| DIRECTIONS FOR THIS TASK |
Range to output from the entries below: the line containing "camera: 145 degrees right, 5 degrees down" through the line containing "orange rolling pin [441,227,619,315] -> none". Set it down exactly, ends included, nothing else.

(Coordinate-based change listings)
____

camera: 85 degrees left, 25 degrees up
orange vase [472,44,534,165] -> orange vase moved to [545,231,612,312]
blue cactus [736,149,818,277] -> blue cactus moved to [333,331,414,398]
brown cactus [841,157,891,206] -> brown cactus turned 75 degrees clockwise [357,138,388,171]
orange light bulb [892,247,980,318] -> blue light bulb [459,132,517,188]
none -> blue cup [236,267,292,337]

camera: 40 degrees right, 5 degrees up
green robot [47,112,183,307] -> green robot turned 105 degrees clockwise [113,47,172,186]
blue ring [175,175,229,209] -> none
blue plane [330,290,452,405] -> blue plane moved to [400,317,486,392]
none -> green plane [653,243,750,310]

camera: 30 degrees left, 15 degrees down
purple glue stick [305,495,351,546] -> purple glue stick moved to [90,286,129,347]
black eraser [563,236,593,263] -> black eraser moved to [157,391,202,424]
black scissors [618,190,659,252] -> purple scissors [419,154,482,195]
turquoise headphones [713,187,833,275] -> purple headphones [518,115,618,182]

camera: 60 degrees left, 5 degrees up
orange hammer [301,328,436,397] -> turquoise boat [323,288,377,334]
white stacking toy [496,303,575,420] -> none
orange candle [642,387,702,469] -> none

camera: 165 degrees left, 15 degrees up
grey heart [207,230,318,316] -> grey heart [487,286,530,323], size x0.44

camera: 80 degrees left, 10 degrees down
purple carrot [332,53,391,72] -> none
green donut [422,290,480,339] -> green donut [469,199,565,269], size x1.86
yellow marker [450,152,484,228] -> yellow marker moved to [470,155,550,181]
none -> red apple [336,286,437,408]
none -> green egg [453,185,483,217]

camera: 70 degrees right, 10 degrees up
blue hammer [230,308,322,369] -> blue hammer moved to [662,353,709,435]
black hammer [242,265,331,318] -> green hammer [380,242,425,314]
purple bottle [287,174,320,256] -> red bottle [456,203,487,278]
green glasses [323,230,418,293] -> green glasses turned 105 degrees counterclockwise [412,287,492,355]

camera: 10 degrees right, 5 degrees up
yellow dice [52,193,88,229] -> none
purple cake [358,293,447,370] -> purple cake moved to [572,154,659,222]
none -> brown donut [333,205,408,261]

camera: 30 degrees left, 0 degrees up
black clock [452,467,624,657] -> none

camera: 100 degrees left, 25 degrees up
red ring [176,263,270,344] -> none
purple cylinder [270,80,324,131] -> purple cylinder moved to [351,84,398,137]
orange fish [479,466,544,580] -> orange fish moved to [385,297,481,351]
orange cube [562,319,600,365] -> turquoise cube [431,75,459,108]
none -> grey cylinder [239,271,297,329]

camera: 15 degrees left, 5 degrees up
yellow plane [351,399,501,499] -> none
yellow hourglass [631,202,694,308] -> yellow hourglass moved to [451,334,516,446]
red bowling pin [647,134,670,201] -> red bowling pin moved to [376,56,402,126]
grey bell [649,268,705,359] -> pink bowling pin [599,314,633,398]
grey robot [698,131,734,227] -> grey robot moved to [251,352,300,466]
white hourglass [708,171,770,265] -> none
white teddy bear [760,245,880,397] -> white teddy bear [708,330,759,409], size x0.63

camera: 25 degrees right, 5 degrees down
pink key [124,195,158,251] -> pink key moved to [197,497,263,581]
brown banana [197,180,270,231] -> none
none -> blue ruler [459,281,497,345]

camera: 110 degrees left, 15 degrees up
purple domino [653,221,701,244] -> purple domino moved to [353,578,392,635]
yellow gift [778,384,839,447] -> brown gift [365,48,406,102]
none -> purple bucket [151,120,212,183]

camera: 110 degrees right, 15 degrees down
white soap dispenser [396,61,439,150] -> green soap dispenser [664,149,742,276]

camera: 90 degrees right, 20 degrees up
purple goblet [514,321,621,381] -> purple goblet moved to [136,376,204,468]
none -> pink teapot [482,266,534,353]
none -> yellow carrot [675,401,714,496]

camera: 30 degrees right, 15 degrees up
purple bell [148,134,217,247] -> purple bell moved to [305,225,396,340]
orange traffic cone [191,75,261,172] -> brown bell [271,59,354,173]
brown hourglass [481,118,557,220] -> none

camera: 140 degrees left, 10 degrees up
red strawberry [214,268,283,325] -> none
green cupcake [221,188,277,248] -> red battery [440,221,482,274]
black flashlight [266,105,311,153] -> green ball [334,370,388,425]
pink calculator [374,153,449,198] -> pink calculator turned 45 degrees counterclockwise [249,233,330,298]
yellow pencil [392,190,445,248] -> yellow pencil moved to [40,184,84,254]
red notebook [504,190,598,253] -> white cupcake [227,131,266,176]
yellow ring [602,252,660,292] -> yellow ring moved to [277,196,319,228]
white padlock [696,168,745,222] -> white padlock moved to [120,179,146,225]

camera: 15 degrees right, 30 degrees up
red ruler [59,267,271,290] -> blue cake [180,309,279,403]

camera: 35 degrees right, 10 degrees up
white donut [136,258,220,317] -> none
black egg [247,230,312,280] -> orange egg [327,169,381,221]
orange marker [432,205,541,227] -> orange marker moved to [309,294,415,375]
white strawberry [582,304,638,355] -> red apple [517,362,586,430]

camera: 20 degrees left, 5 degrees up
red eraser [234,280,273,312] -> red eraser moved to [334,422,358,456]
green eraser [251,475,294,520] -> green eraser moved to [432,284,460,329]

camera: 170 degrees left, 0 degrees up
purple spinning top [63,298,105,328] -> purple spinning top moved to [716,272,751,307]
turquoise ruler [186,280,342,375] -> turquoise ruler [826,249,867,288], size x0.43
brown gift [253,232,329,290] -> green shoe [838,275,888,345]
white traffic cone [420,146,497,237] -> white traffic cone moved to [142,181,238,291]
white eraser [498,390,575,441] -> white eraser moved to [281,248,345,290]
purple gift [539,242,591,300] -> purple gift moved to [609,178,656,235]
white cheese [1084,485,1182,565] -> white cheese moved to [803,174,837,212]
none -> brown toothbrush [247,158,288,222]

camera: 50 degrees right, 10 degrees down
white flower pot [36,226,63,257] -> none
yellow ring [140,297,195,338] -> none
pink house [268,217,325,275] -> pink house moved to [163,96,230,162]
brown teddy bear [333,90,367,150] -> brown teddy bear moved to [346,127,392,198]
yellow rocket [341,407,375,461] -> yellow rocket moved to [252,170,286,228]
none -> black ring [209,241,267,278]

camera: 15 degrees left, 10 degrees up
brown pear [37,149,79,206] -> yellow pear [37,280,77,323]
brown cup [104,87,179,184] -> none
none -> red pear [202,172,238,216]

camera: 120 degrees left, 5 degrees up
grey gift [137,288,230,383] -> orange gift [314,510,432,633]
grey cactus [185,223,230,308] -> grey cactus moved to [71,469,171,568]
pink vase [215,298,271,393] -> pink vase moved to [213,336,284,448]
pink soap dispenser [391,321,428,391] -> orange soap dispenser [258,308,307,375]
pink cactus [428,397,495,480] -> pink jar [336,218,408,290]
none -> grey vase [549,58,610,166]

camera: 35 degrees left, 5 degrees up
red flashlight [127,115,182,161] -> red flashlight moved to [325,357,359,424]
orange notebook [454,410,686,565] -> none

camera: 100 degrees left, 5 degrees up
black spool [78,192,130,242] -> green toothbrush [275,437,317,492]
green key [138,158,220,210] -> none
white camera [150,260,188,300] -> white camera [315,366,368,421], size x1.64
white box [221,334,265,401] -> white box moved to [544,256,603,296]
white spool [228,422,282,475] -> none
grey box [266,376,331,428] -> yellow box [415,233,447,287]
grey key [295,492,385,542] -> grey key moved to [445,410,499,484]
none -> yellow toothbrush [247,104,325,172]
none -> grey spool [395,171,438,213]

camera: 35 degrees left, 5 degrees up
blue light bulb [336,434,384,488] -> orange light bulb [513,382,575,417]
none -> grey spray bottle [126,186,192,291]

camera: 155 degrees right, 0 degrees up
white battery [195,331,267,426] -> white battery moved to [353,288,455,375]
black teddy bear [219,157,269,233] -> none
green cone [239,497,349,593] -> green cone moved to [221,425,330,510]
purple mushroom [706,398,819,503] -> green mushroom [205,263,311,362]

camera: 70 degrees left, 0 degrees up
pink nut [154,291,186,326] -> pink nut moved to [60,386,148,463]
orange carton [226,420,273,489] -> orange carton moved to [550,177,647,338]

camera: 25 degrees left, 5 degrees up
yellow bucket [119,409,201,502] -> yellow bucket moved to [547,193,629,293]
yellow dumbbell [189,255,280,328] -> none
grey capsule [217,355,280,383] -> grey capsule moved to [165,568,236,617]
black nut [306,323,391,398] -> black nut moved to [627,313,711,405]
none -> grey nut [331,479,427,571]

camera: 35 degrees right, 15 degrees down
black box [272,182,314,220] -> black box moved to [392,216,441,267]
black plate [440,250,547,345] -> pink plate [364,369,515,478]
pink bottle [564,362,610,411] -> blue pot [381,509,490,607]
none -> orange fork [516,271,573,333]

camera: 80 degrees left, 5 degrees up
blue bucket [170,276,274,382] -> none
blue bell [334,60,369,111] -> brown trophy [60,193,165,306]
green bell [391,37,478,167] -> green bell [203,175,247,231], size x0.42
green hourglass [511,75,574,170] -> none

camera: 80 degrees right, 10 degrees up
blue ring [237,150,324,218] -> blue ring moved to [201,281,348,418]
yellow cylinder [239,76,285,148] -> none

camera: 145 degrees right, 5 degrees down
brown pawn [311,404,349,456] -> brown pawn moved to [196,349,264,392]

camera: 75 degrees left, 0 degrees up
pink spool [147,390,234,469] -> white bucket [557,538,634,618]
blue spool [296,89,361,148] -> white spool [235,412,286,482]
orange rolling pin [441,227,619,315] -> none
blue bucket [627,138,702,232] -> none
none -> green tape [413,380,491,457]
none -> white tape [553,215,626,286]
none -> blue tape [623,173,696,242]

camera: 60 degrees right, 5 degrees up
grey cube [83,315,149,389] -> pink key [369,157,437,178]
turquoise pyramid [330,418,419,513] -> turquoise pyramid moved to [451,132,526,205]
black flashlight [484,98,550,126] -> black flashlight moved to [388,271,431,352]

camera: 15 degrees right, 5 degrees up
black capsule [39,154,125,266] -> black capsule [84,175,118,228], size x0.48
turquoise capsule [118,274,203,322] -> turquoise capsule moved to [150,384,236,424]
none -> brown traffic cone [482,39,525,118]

____

| RESPONSE BOX |
camera: 145 degrees right, 5 degrees down
brown pawn [311,404,349,456] -> brown pawn moved to [196,349,264,392]

camera: 75 degrees left, 0 degrees up
pink spool [147,390,234,469] -> white bucket [557,538,634,618]
blue spool [296,89,361,148] -> white spool [235,412,286,482]
orange rolling pin [441,227,619,315] -> none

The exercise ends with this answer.